» **Problem**:
Output all the data exactly. Pictures do not belong in the copy.

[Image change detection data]
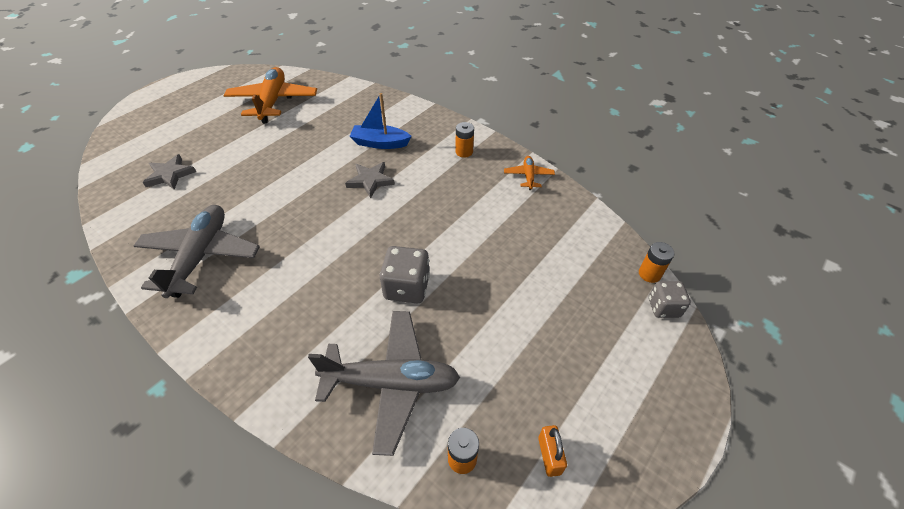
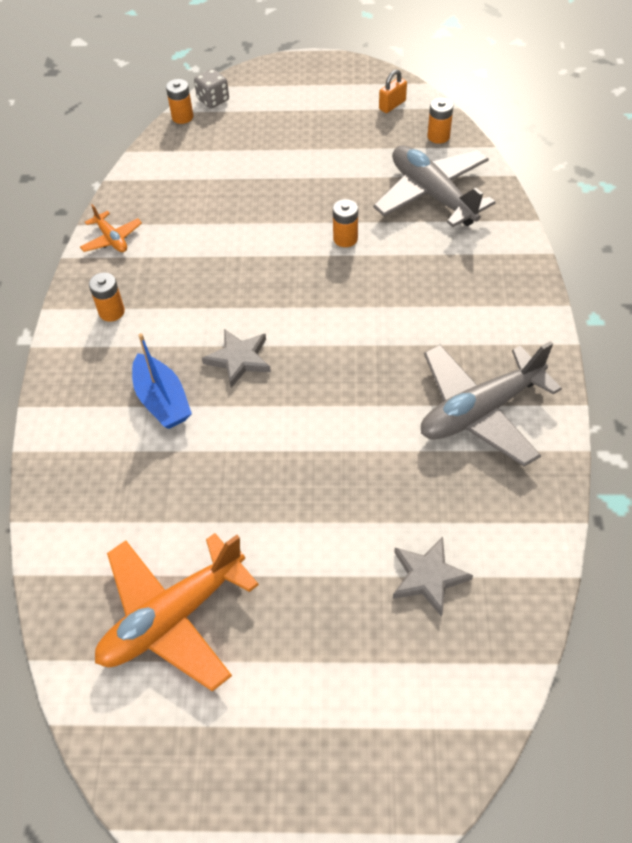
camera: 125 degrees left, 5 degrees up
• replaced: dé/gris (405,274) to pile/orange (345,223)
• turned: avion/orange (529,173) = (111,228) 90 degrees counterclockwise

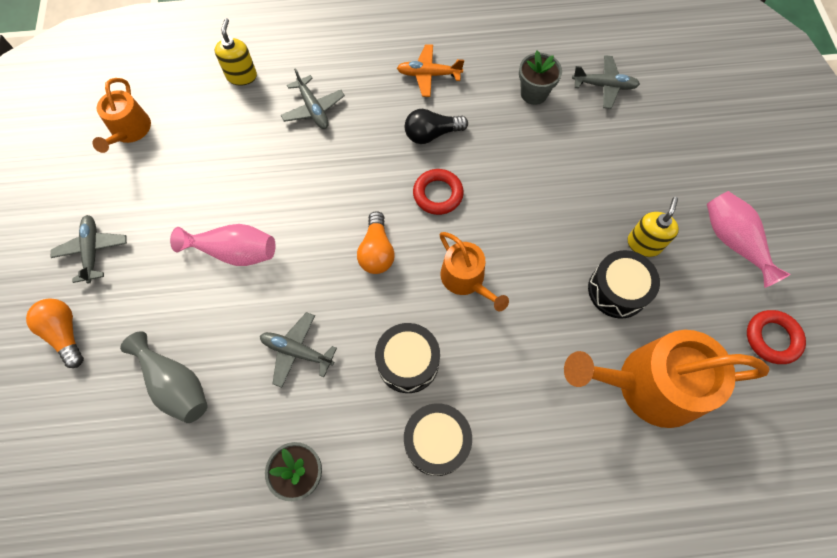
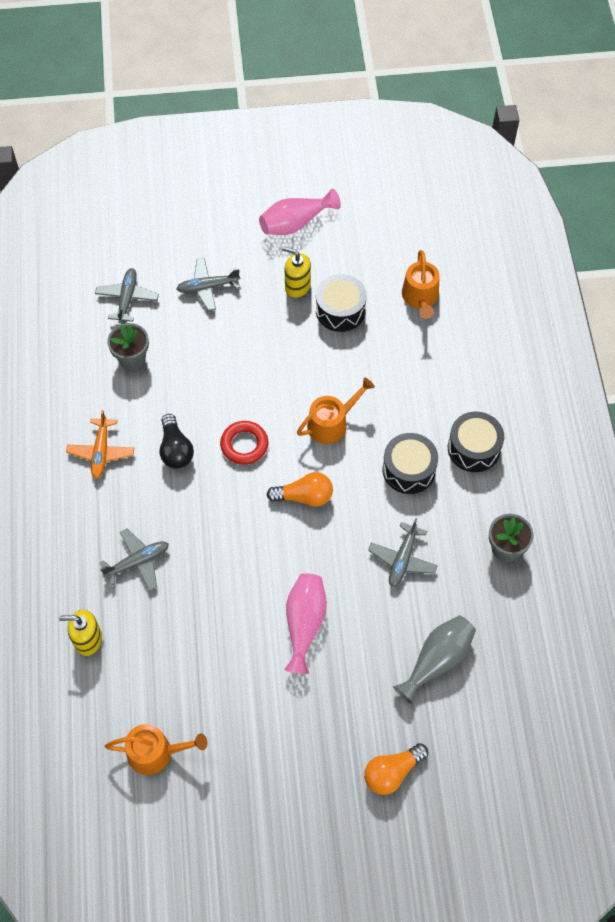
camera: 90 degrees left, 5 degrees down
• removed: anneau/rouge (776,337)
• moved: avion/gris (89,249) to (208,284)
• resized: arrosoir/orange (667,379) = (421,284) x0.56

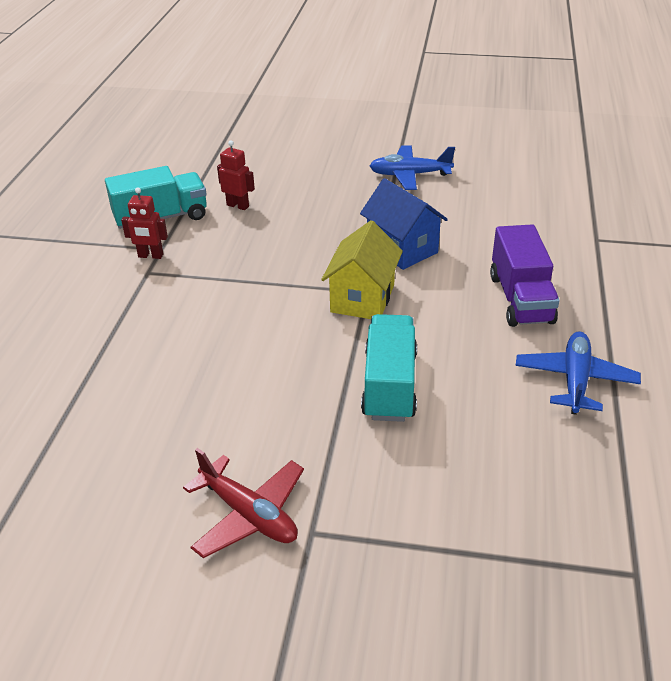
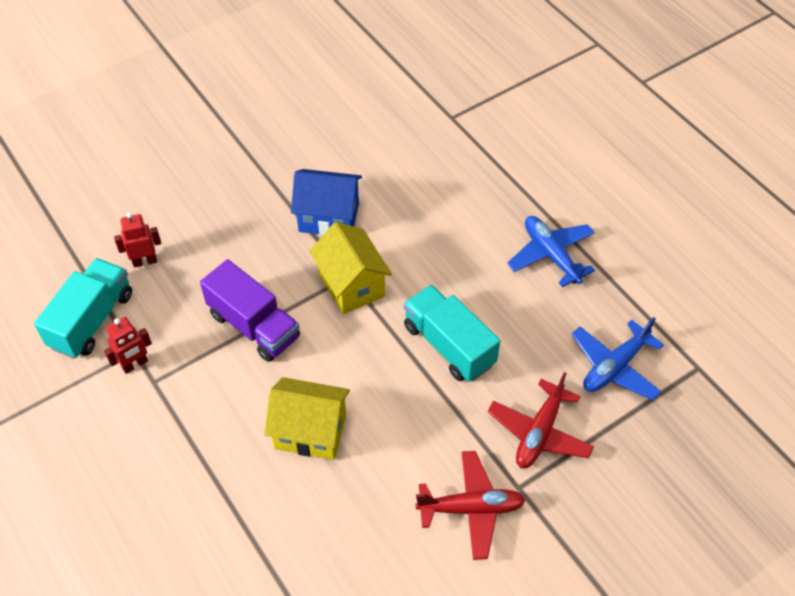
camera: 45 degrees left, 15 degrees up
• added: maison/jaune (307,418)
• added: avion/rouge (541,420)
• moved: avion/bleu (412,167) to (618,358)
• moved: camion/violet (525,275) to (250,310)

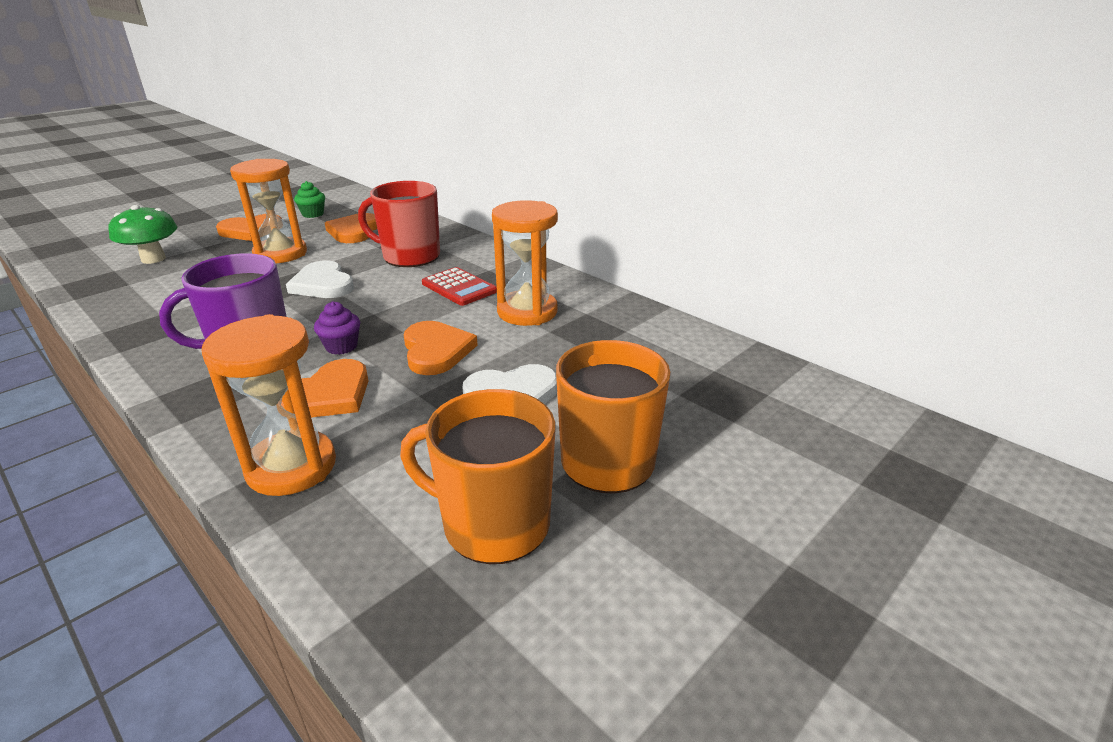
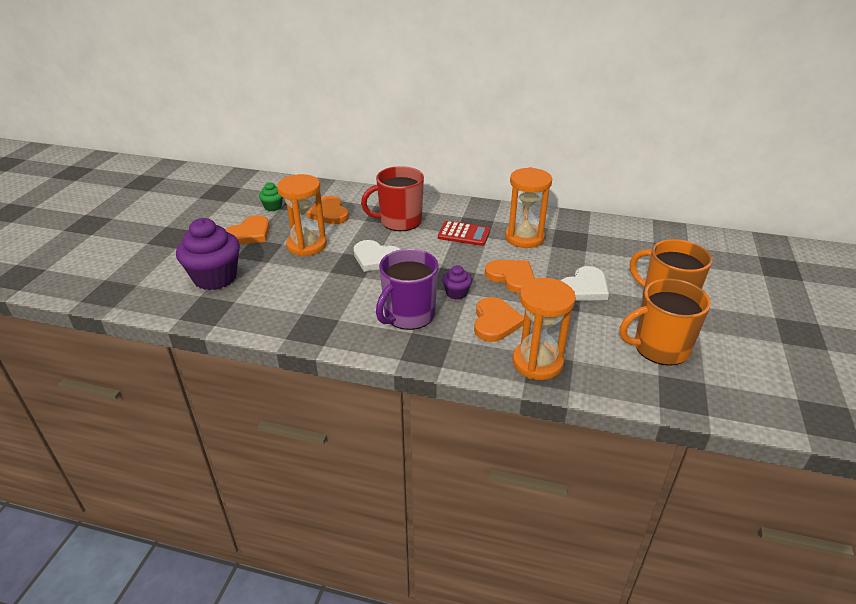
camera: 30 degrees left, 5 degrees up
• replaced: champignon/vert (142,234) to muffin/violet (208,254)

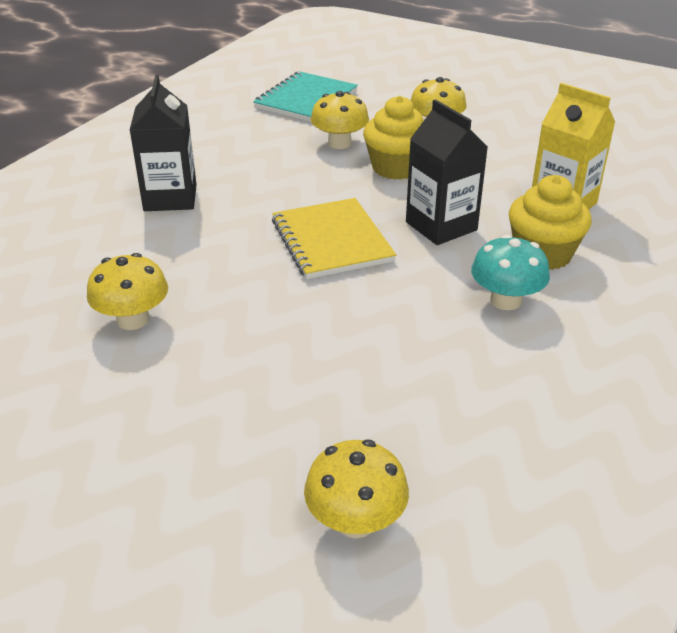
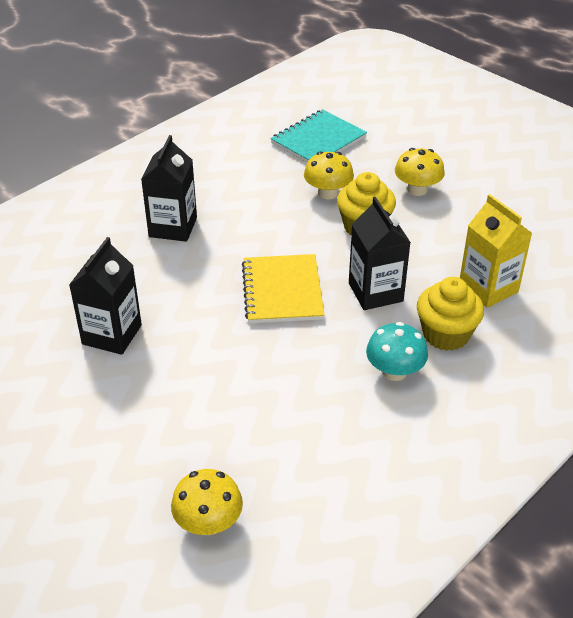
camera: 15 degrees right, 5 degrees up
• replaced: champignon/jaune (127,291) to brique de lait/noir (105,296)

» **Task solution**:
camera: 125 degrees left, 5 degrees up
• replaced: dé/gris (405,274) to pile/orange (345,223)
• turned: avion/orange (529,173) = (111,228) 90 degrees counterclockwise

camera: 90 degrees left, 5 degrees down
• removed: anneau/rouge (776,337)
• moved: avion/gris (89,249) to (208,284)
• resized: arrosoir/orange (667,379) = (421,284) x0.56

camera: 45 degrees left, 15 degrees up
• added: maison/jaune (307,418)
• added: avion/rouge (541,420)
• moved: avion/bleu (412,167) to (618,358)
• moved: camion/violet (525,275) to (250,310)

camera: 30 degrees left, 5 degrees up
• replaced: champignon/vert (142,234) to muffin/violet (208,254)

camera: 15 degrees right, 5 degrees up
• replaced: champignon/jaune (127,291) to brique de lait/noir (105,296)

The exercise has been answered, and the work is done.